### [Requirement]
Using the entries below, restate word for word only the lines from the one with "Catalog all visible" to the final line, leaving the pictures out.

###

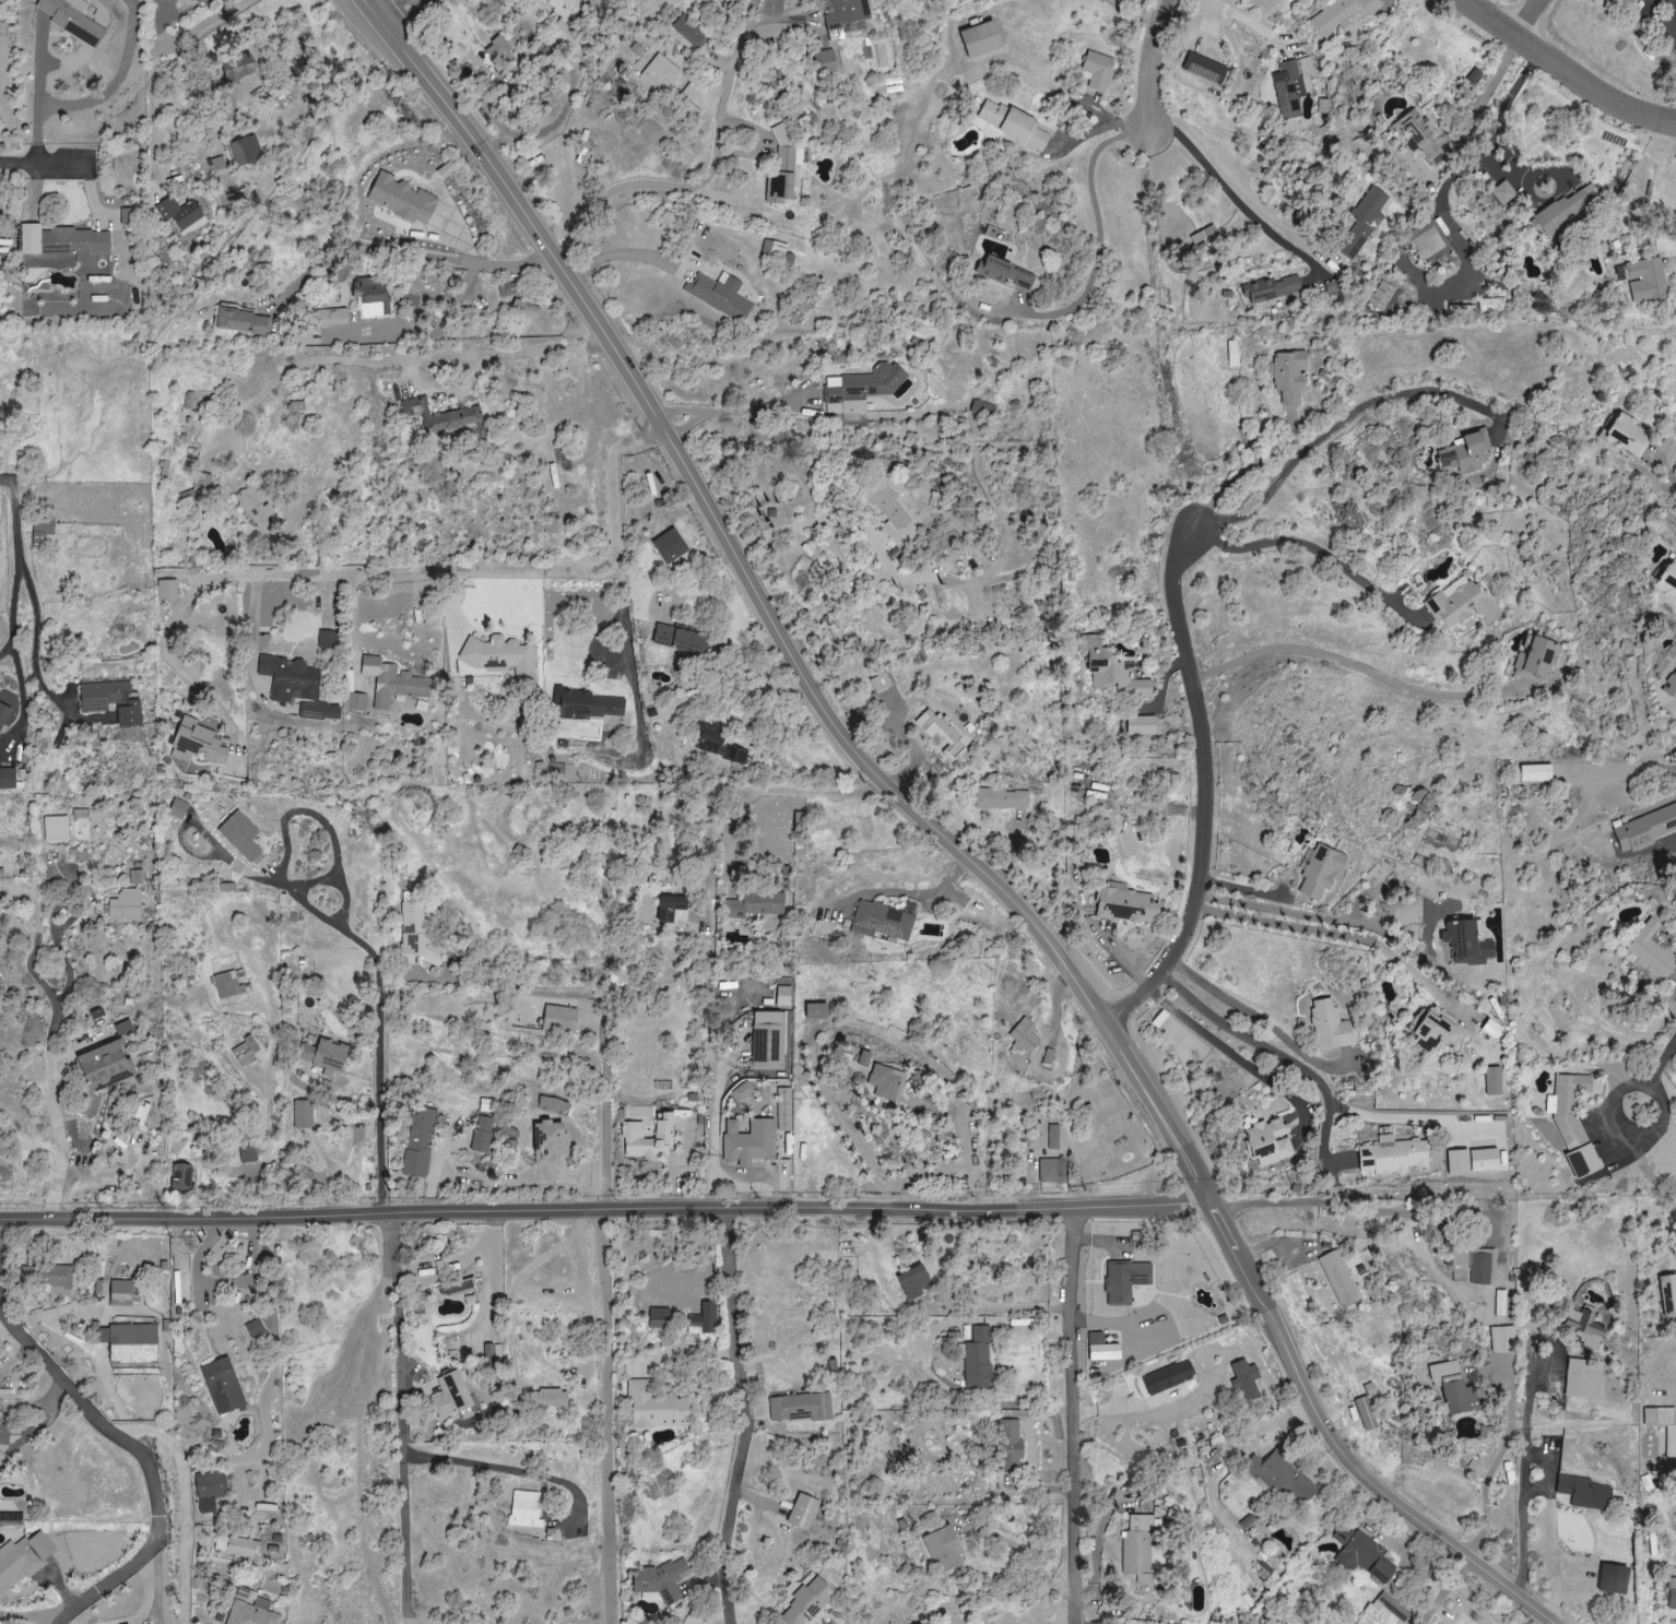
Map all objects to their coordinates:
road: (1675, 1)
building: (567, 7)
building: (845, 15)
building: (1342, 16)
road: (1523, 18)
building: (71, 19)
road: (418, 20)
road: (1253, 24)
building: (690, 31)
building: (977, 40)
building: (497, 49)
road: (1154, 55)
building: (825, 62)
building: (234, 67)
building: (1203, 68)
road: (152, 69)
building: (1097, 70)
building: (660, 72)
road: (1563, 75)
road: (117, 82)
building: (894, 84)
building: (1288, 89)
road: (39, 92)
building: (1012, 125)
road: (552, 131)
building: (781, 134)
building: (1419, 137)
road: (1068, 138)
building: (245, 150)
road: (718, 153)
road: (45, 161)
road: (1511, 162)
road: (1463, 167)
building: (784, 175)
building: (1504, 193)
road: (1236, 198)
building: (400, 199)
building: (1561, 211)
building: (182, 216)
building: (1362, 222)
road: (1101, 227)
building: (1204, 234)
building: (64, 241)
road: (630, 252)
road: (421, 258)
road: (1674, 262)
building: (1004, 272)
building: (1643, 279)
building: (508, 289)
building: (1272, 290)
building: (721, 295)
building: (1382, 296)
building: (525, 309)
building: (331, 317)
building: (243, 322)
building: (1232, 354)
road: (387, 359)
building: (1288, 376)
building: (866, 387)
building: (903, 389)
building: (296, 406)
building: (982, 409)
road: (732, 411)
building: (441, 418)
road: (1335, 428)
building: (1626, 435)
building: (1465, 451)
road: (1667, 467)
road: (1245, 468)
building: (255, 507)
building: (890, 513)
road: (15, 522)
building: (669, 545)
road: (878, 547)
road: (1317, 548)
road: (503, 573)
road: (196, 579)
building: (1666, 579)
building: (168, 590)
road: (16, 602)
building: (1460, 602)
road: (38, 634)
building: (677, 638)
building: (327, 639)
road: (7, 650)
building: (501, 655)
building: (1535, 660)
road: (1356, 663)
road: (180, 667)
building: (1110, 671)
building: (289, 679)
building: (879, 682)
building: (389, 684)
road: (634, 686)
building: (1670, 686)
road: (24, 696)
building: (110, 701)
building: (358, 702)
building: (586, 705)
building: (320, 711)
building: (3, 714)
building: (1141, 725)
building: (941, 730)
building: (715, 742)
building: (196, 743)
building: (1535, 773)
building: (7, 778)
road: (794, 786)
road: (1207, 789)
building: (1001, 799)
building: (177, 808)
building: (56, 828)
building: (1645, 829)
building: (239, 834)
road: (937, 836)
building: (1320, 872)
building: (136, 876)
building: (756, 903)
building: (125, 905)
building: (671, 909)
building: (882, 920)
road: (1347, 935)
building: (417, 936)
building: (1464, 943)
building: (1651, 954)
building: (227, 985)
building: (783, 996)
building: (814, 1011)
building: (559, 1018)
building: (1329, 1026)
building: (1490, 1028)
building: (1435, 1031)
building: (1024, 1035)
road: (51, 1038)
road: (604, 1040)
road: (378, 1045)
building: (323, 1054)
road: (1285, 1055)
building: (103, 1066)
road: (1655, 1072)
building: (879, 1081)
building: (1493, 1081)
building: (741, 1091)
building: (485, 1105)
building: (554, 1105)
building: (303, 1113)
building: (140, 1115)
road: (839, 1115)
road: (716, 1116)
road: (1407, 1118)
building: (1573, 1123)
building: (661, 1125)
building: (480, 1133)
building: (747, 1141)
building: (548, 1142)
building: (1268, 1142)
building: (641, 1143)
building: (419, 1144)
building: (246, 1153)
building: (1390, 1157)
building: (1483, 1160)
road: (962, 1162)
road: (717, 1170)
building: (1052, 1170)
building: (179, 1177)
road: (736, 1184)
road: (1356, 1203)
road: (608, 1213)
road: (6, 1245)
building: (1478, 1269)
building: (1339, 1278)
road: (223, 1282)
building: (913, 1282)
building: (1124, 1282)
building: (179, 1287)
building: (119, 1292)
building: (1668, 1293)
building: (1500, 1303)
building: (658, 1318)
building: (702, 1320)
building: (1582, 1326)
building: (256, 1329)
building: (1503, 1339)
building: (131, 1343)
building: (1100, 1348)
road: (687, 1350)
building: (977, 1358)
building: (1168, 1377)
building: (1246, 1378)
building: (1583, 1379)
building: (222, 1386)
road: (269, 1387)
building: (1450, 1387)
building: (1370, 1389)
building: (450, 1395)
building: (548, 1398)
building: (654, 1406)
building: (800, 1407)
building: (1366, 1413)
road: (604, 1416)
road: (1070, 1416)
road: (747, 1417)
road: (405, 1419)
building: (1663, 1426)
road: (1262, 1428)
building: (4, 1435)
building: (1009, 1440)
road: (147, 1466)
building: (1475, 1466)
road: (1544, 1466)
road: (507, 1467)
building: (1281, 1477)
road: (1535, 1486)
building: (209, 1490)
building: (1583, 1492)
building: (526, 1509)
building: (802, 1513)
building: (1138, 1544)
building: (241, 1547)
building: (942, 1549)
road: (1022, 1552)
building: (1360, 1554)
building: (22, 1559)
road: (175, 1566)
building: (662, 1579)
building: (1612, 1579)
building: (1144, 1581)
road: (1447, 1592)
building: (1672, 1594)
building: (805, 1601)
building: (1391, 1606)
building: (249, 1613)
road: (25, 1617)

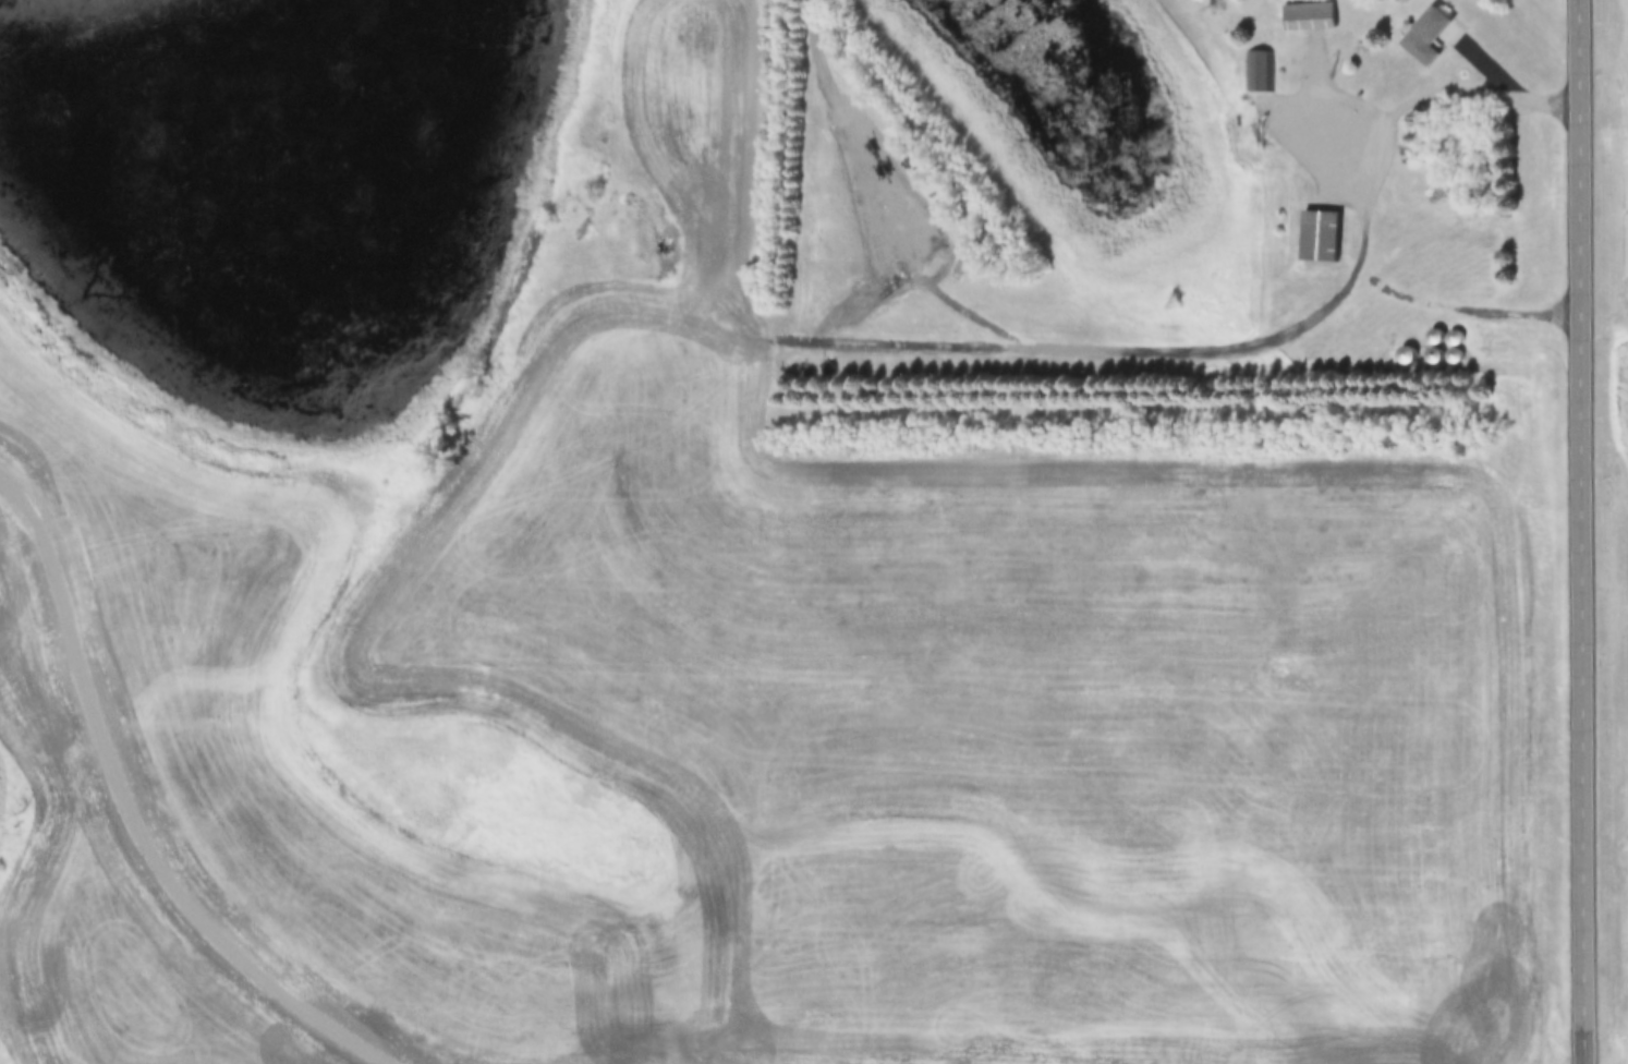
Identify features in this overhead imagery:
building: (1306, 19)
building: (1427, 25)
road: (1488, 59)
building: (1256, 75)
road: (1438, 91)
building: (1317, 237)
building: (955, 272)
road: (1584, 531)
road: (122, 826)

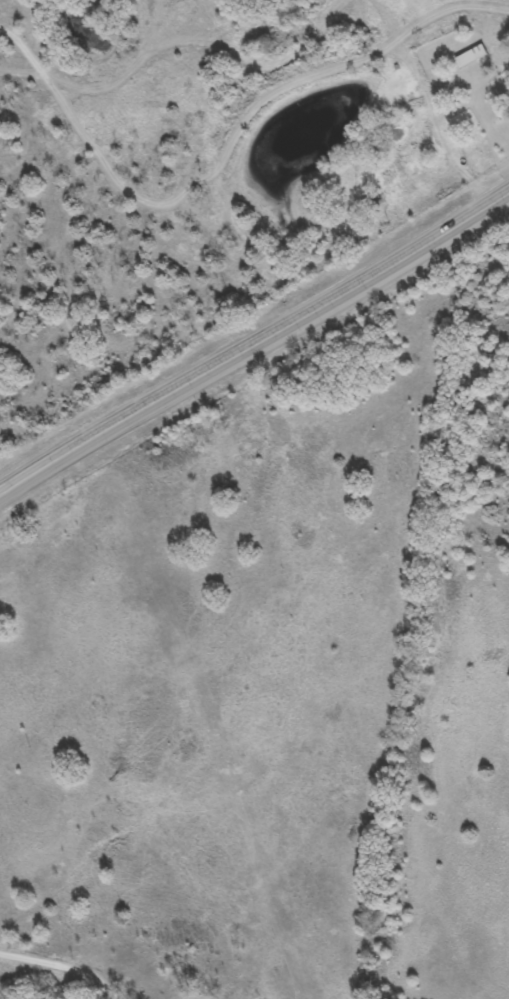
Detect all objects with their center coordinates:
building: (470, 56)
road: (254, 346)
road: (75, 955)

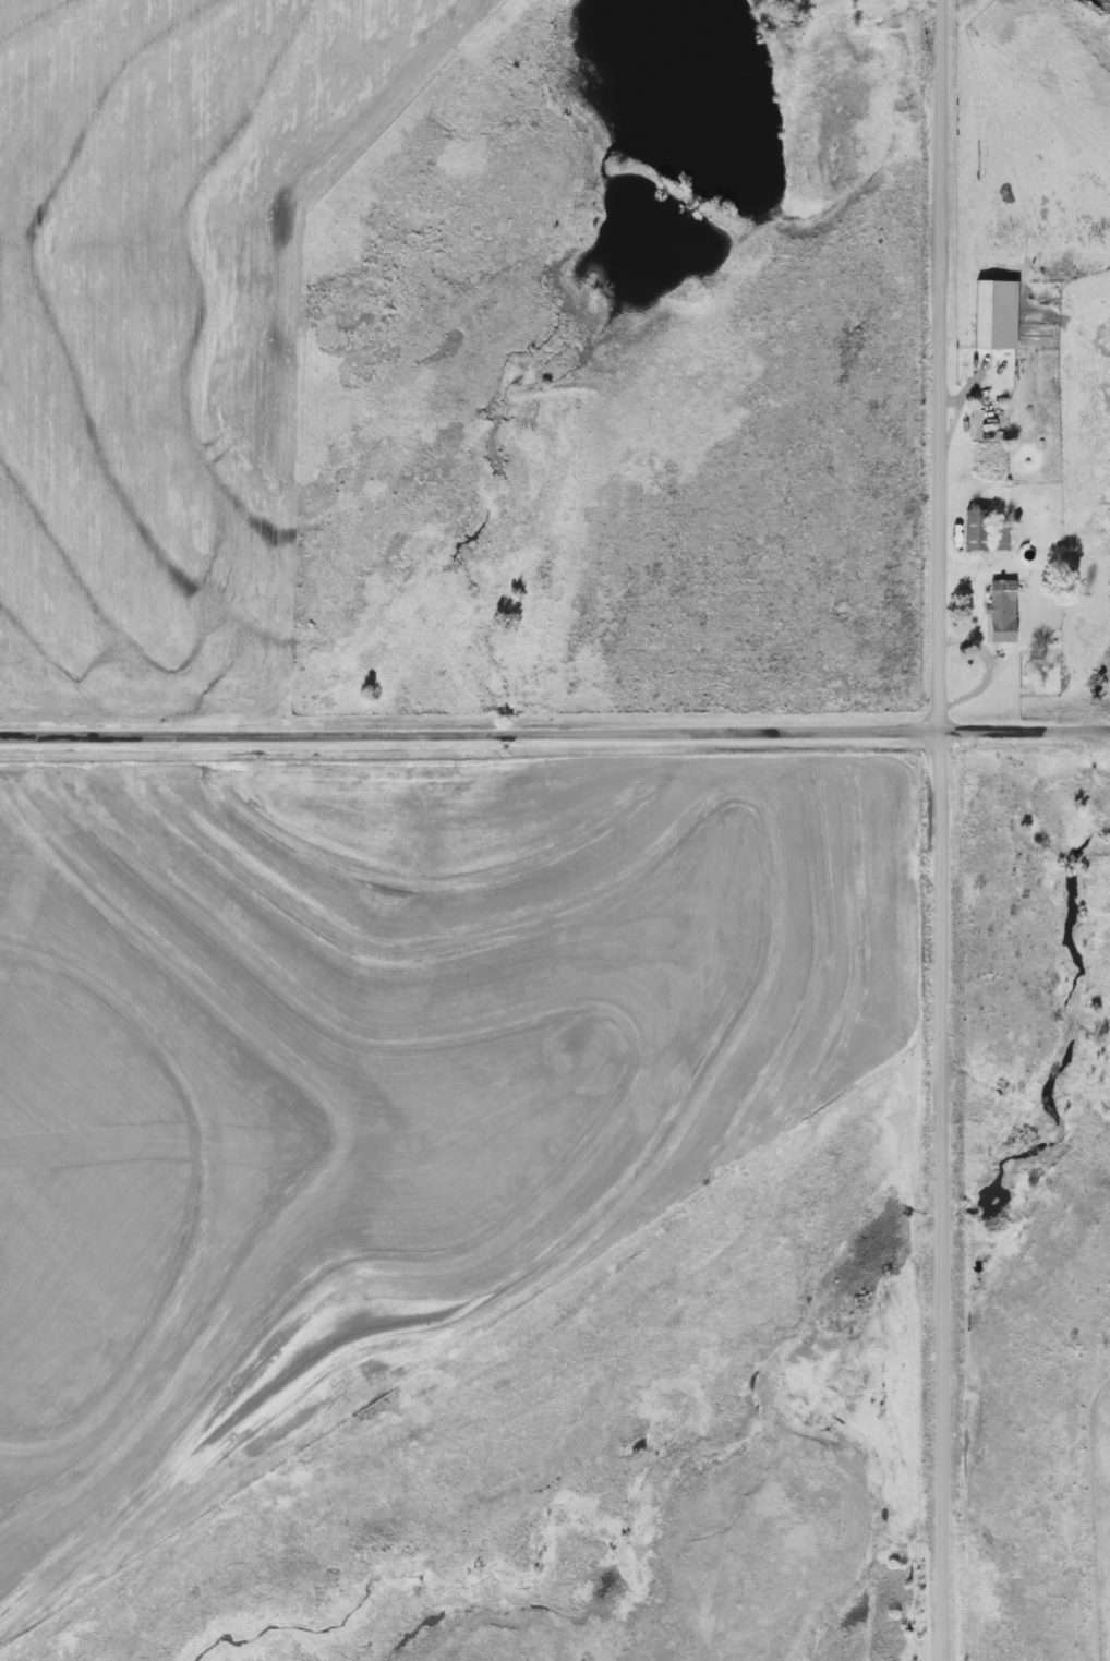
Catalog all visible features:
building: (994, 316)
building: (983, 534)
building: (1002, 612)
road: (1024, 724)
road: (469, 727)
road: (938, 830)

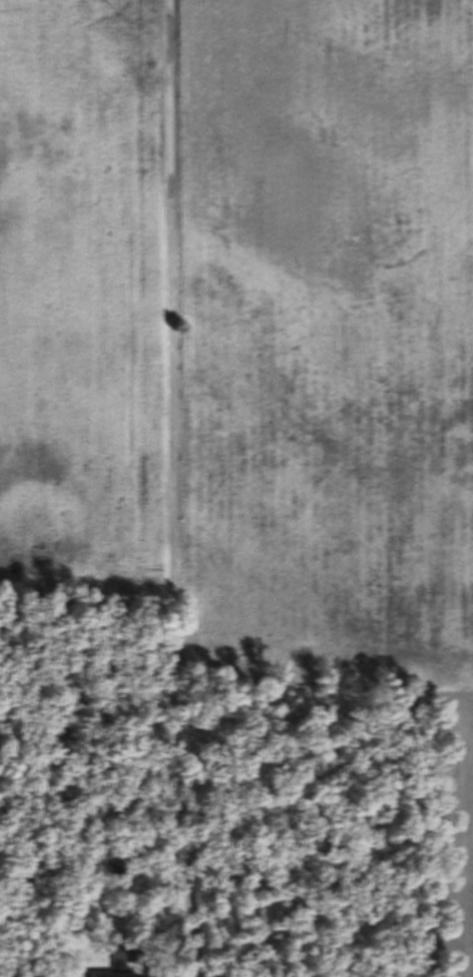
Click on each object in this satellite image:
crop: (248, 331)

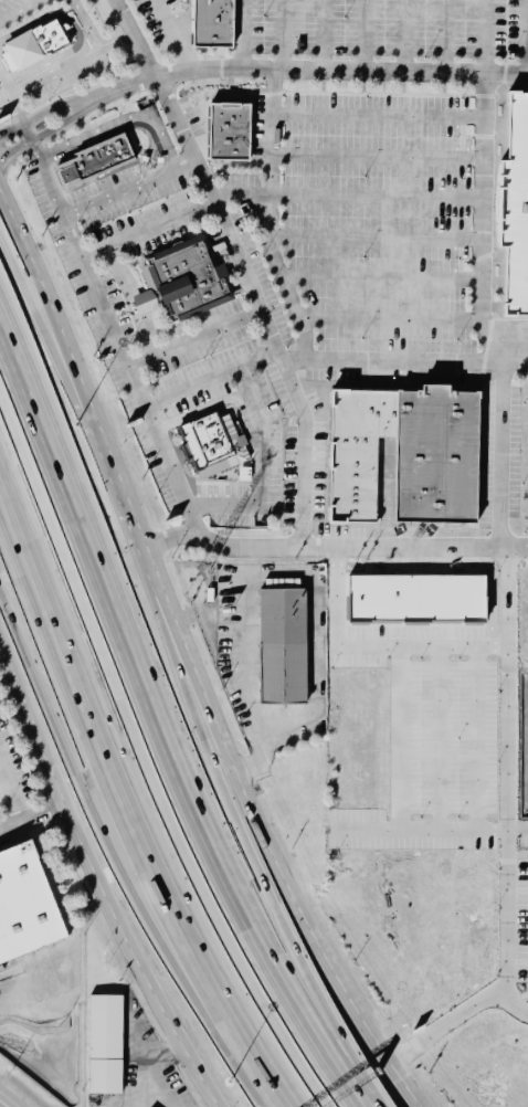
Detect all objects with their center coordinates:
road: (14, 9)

###

### [Response to the task]
Catalog all visible features:
building: (994, 316)
building: (983, 534)
building: (1002, 612)
road: (1024, 724)
road: (469, 727)
road: (938, 830)

Click on each object in this satellite image:
crop: (248, 331)

Detect all objects with their center coordinates:
road: (14, 9)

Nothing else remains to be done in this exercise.